» Task inputs
++++++++++++++++++++

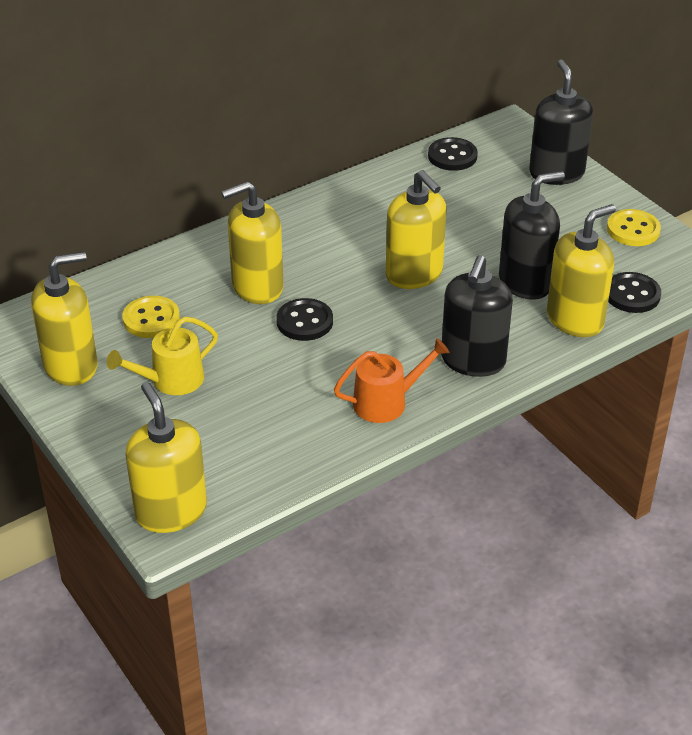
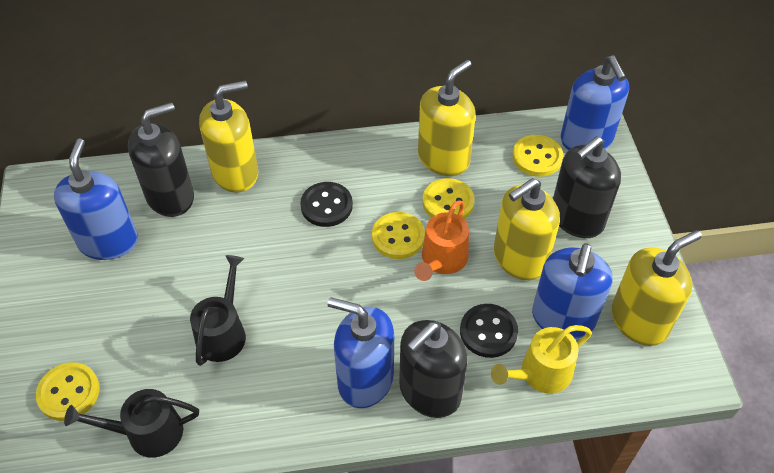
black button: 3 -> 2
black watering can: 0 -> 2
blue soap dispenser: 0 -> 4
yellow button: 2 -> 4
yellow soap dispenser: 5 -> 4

++++++++++++++++++++

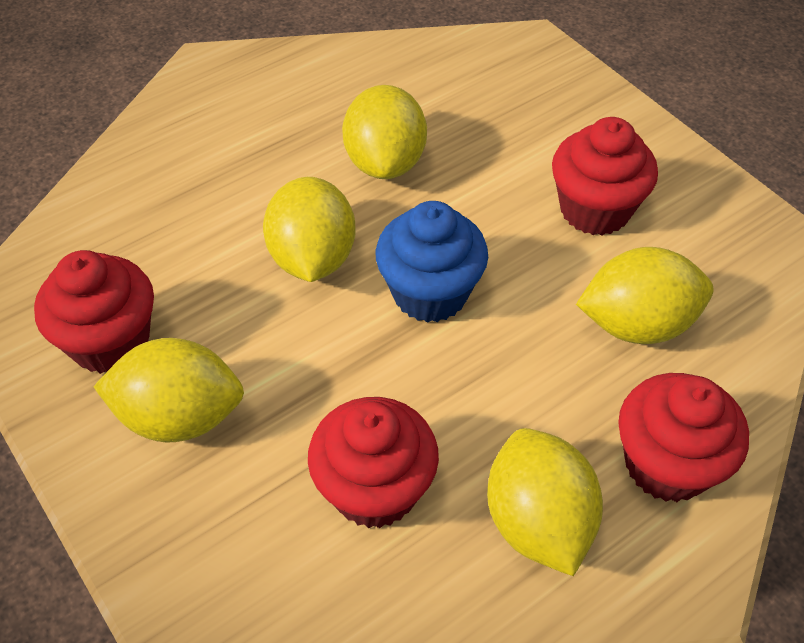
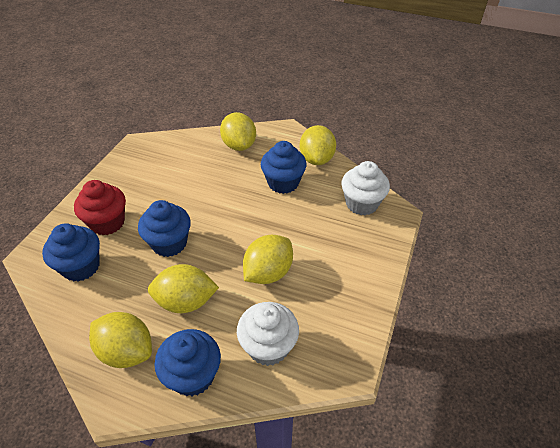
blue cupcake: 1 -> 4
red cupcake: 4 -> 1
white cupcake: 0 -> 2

++++++++++++++++++++

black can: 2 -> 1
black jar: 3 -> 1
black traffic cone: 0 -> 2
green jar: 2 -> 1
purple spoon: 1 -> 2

++++++++++++++++++++

The lines above from the one with "black traffic cone: 0 -> 2" through the one with "purple spoon: 1 -> 2" are to be duplicated exactly, ends included, with nothing added.

» Exercise result
black traffic cone: 0 -> 2
green jar: 2 -> 1
purple spoon: 1 -> 2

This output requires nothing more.